- WORK TO BE COMPLETED -
Pictures aside, repeat all the entries below exactly as they appear.

Saved data entries

****************************************

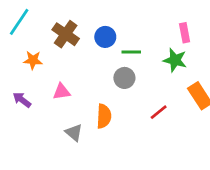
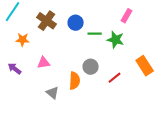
pink rectangle: (185, 33) -> (127, 16), moved, turned 40
green star: (175, 60) -> (116, 40), moved
gray circle: (124, 78) -> (91, 67), moved

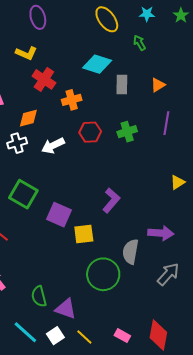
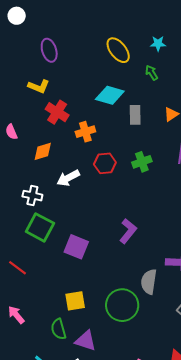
white cross: (17, 143) -> (32, 196), moved, turned 30
yellow square: (84, 234) -> (75, 301), moved

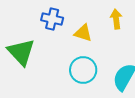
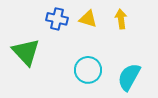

****************************************

- SOLUTION FOR THIS PROBLEM -
pink rectangle: (185, 33) -> (127, 16), moved, turned 40
green star: (175, 60) -> (116, 40), moved
gray circle: (124, 78) -> (91, 67), moved

white cross: (17, 143) -> (32, 196), moved, turned 30
yellow square: (84, 234) -> (75, 301), moved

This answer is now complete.